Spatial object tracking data
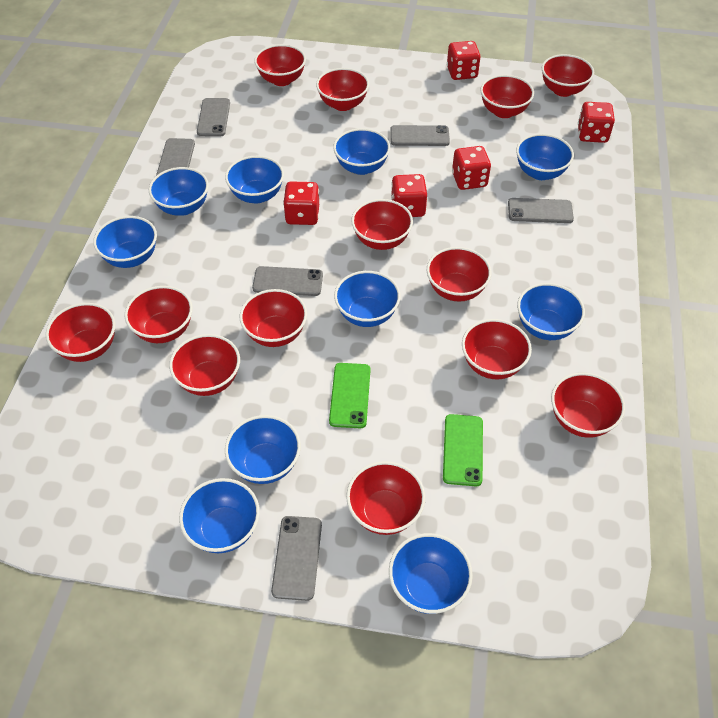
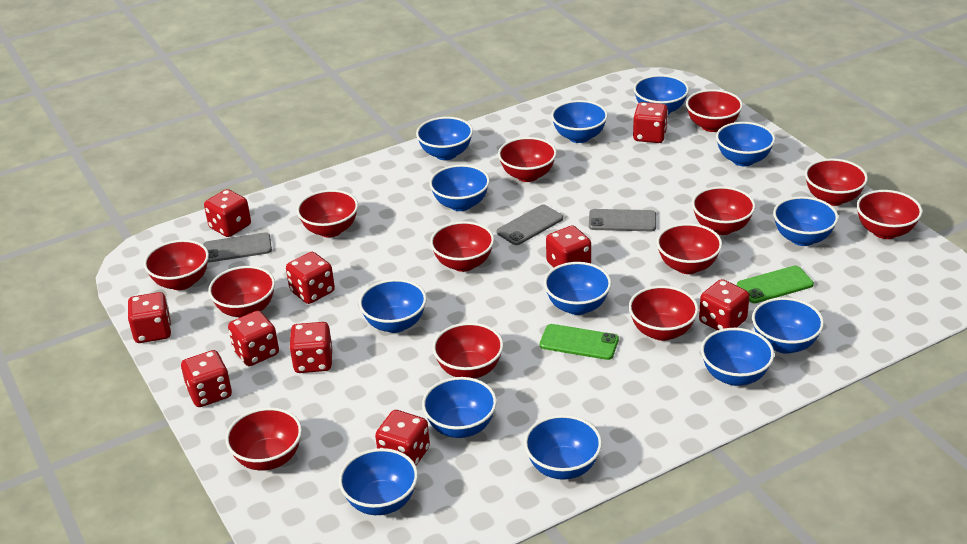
blue bowl: 10 -> 13
grey phone: 6 -> 3
red dice: 5 -> 10

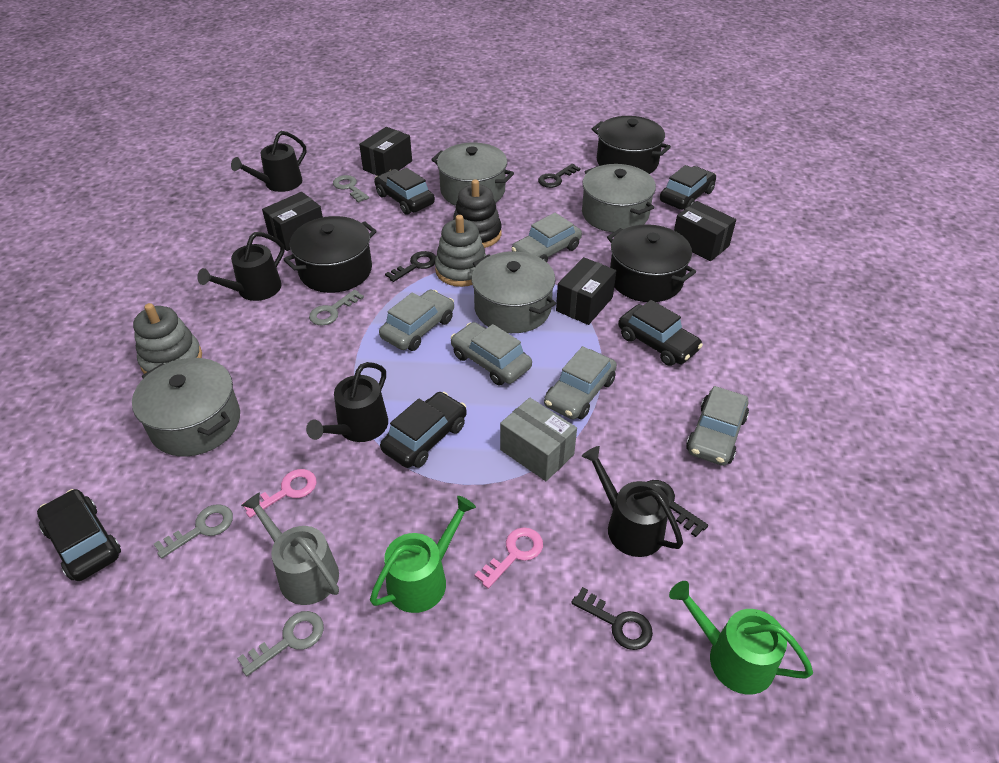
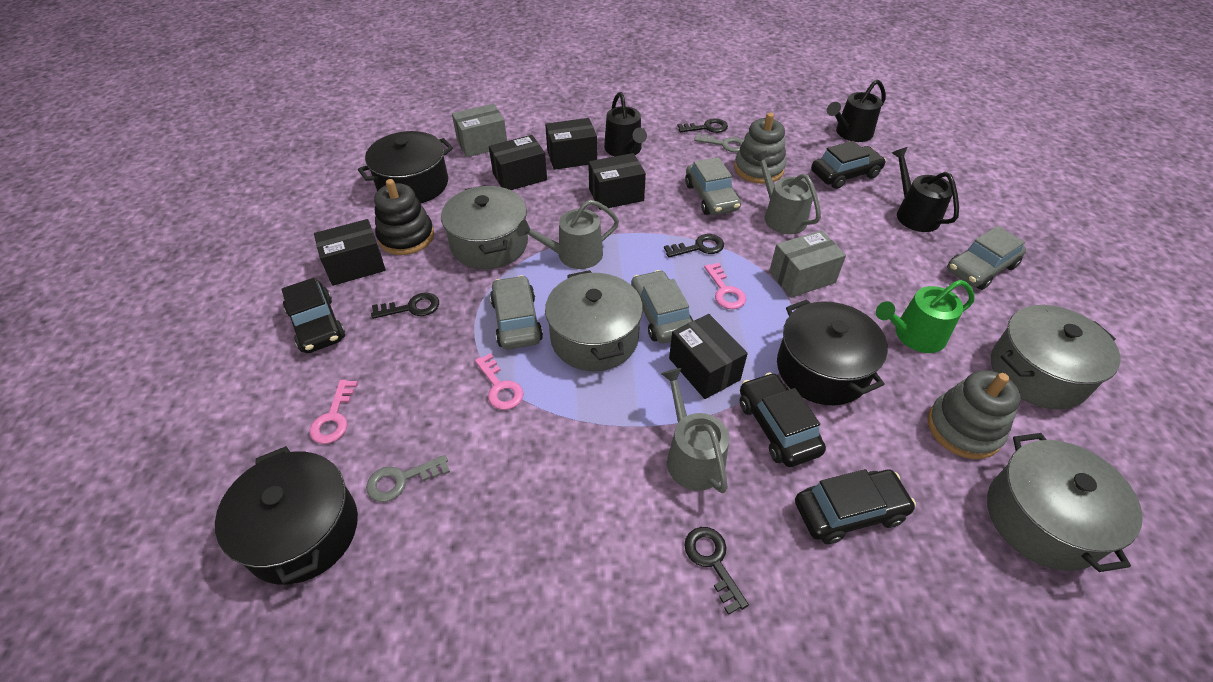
black box: 4 -> 5
black car: 5 -> 4
black watering can: 4 -> 3
green watering can: 2 -> 1
grey box: 1 -> 2
grey car: 5 -> 4
grey key: 4 -> 2
grey watering can: 1 -> 3
pink key: 2 -> 3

## What is required
Where a line of the data includes the string "black", list that line.

## Output of the task
black box: 4 -> 5
black car: 5 -> 4
black watering can: 4 -> 3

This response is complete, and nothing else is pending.